§ **Task directions**
Retype all of the data. Every line must match exactly.

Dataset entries
○ ○ ○ ○

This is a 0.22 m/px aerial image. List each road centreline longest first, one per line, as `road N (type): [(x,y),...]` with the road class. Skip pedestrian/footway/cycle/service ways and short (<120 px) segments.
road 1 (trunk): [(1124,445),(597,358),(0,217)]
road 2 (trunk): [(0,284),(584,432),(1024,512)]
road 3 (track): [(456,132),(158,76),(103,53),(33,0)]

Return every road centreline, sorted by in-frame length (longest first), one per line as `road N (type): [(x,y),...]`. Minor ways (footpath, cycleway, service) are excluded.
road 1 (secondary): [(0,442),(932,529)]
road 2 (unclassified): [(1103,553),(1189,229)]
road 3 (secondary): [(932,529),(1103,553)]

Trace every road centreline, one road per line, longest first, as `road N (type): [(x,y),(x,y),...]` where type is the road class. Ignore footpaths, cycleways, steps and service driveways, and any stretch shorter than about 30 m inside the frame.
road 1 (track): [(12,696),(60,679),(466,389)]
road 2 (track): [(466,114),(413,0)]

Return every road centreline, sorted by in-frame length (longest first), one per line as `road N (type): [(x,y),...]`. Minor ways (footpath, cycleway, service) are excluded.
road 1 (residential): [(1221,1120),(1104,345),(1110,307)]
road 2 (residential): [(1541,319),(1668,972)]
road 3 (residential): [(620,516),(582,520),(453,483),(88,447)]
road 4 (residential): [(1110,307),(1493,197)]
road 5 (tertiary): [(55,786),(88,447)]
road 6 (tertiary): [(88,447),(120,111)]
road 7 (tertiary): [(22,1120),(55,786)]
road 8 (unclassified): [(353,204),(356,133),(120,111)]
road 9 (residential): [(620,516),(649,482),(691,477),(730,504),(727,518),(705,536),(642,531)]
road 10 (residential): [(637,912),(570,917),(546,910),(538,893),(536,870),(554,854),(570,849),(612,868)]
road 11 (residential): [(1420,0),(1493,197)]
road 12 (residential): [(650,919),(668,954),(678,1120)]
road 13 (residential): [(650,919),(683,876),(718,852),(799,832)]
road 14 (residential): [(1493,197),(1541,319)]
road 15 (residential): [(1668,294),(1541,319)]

○ ○ ○ ○

§ **Expected answer**
This is a 0.22 m/px aerial image. List each road centreline longest first, one per line, as `road N (type): [(x,y),...]` with the road class. Skip pedestrian/footway/cycle/service ways and short (<120 px) segments.
road 1 (trunk): [(1124,445),(597,358),(0,217)]
road 2 (trunk): [(0,284),(584,432),(1024,512)]
road 3 (track): [(456,132),(158,76),(103,53),(33,0)]

Return every road centreline, sorted by in-frame length (longest first), one per line as `road N (type): [(x,y),...]`. Minor ways (footpath, cycleway, service) are excluded.
road 1 (secondary): [(0,442),(932,529)]
road 2 (unclassified): [(1103,553),(1189,229)]
road 3 (secondary): [(932,529),(1103,553)]

Trace every road centreline, one road per line, longest first, as `road N (type): [(x,y),(x,y),...]` where type is the road class. Ignore footpaths, cycleways, steps and service driveways, and any stretch shorter than about 30 m inside the frame.
road 1 (track): [(12,696),(60,679),(466,389)]
road 2 (track): [(466,114),(413,0)]

Return every road centreline, sorted by in-frame length (longest first), one per line as `road N (type): [(x,y),...]`. Minor ways (footpath, cycleway, service) are excluded.
road 1 (residential): [(1221,1120),(1104,345),(1110,307)]
road 2 (residential): [(1541,319),(1668,972)]
road 3 (residential): [(620,516),(582,520),(453,483),(88,447)]
road 4 (residential): [(1110,307),(1493,197)]
road 5 (tertiary): [(55,786),(88,447)]
road 6 (tertiary): [(88,447),(120,111)]
road 7 (tertiary): [(22,1120),(55,786)]
road 8 (unclassified): [(353,204),(356,133),(120,111)]
road 9 (residential): [(620,516),(649,482),(691,477),(730,504),(727,518),(705,536),(642,531)]
road 10 (residential): [(637,912),(570,917),(546,910),(538,893),(536,870),(554,854),(570,849),(612,868)]
road 11 (residential): [(1420,0),(1493,197)]
road 12 (residential): [(650,919),(668,954),(678,1120)]
road 13 (residential): [(650,919),(683,876),(718,852),(799,832)]
road 14 (residential): [(1493,197),(1541,319)]
road 15 (residential): [(1668,294),(1541,319)]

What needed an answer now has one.